Stored entries
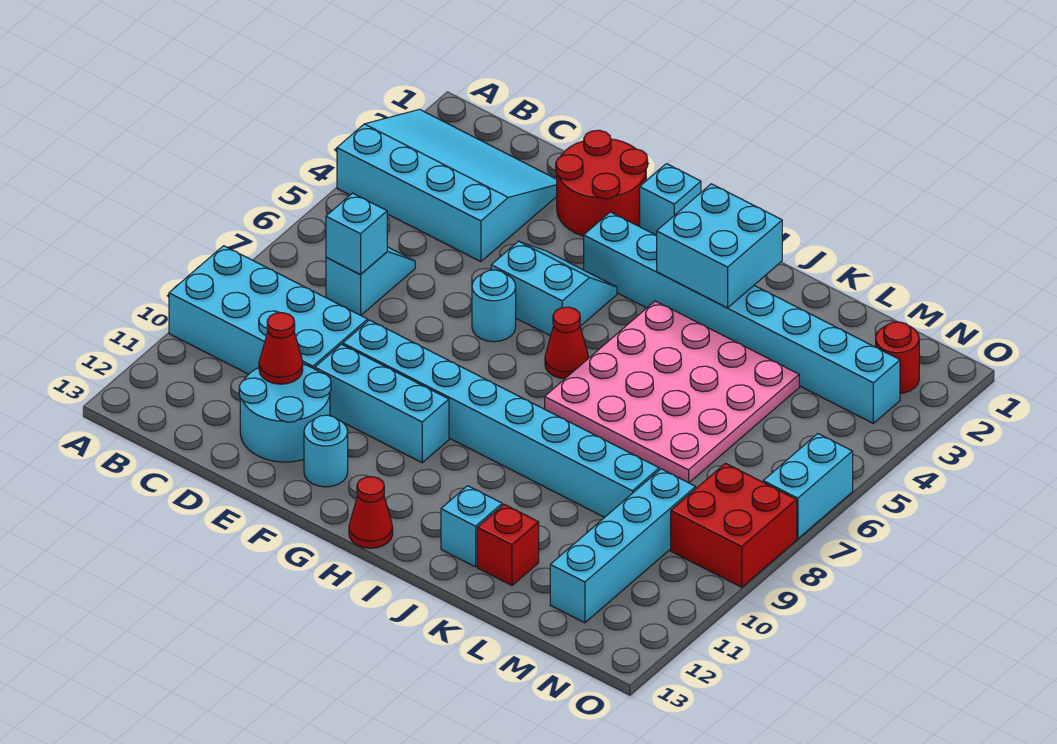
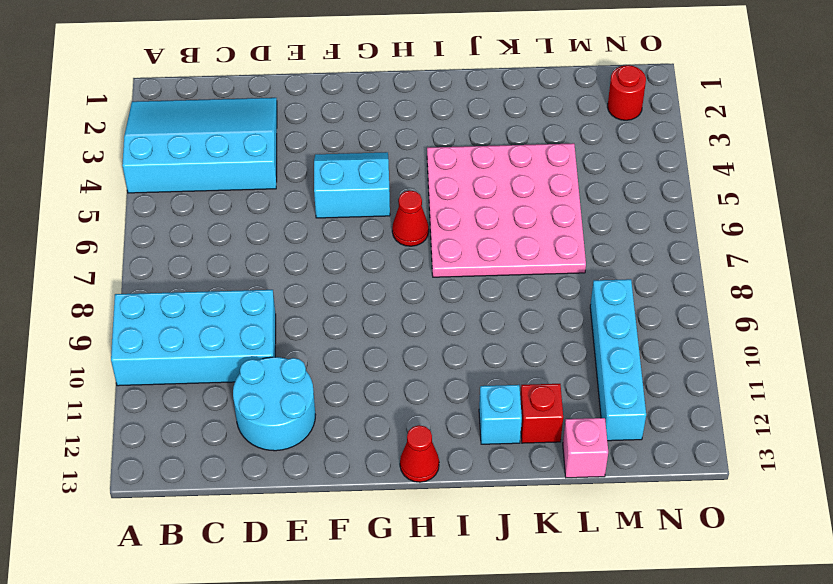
pink 1x1 brick [563,418,608,478] -> none
none -> cyan 1x2 slope [326,247,415,315]
none -> red 2x2 round brick [556,130,648,236]
none -> cyan 1x8 brick [343,320,659,517]

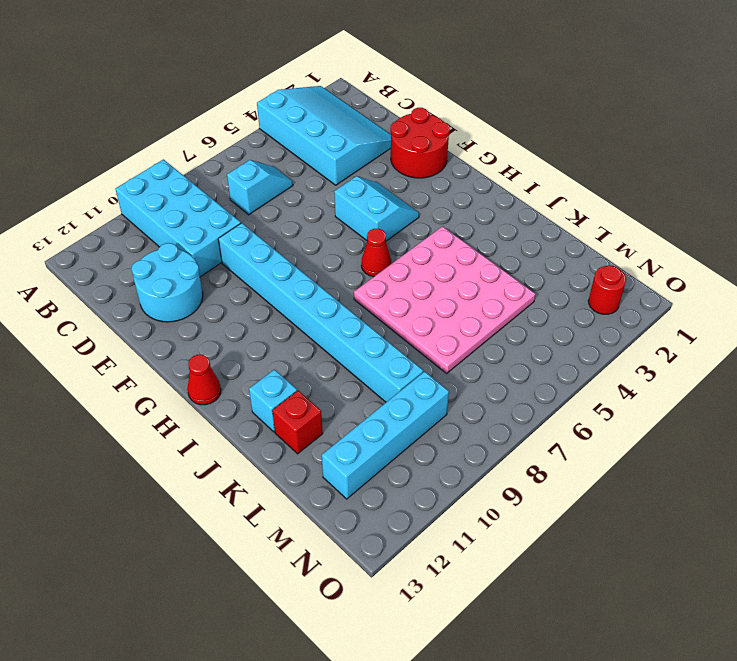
none -> cyan 1x3 brick [315,344,449,463]
none -> cyan 1x1 round brick [472,270,516,342]
none -> cyan 1x1 round brick [304,415,348,487]

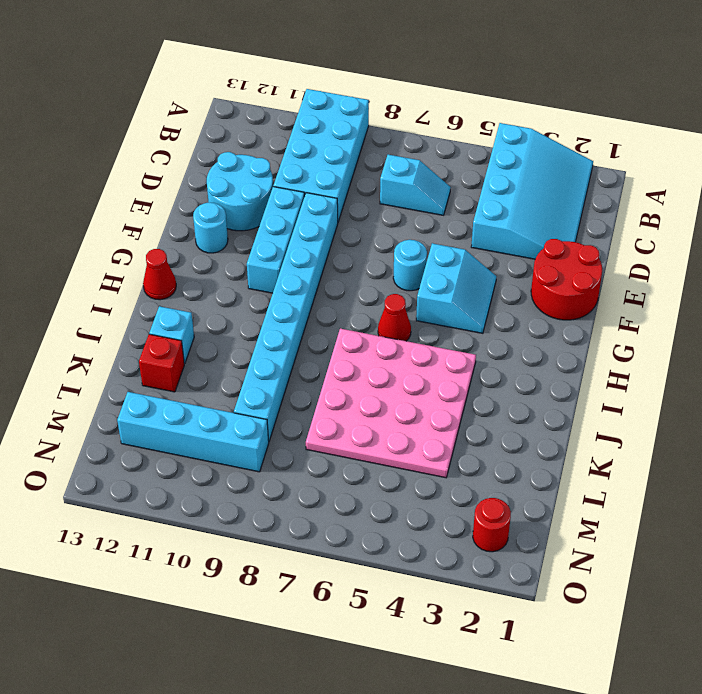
none -> cyan 1x1 brick [640,164,701,236]
none -> cyan 1x8 brick [584,212,900,423]
none -> red 2x2 brick [671,463,797,587]

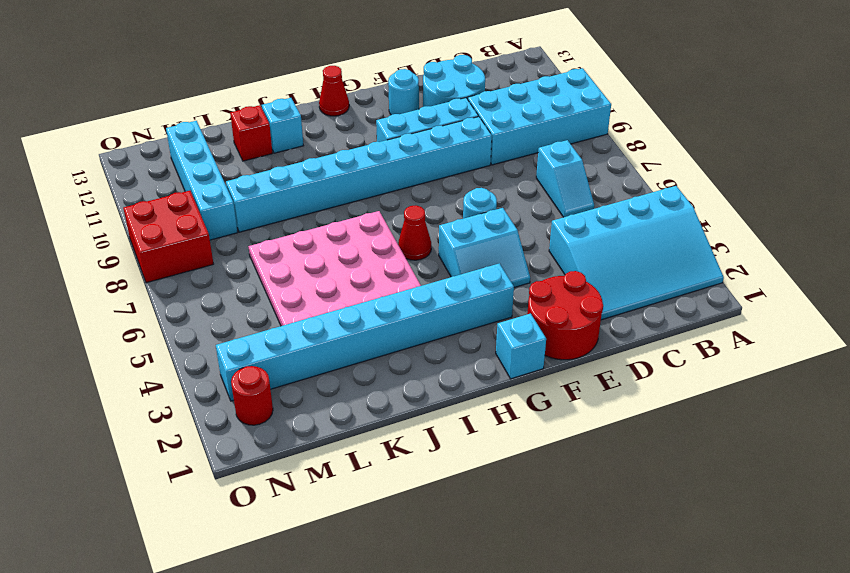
none -> cyan 1x2 brick [763,434,853,539]
none -> cyan 1x1 brick [326,193,387,275]
none -> red 1x1 cone [259,313,303,384]

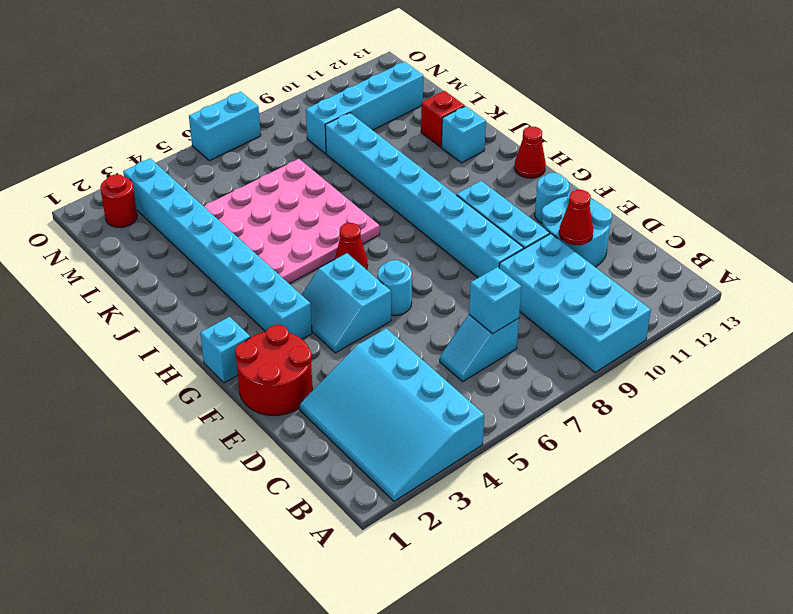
none -> red 2x2 brick [671,463,797,587]
none -> cyan 2x2 brick [657,184,782,308]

# [About this task]
Could you return each line, unchanged, from the line containing "none -> cyan 1x1 round brick [304,415,348,487]" through the last line of the entries above, leaving out the pictures?

# [Exercise answer]
none -> cyan 1x1 round brick [304,415,348,487]

none -> cyan 1x1 brick [640,164,701,236]
none -> cyan 1x8 brick [584,212,900,423]
none -> red 2x2 brick [671,463,797,587]

none -> cyan 1x2 brick [763,434,853,539]
none -> cyan 1x1 brick [326,193,387,275]
none -> red 1x1 cone [259,313,303,384]

none -> red 2x2 brick [671,463,797,587]
none -> cyan 2x2 brick [657,184,782,308]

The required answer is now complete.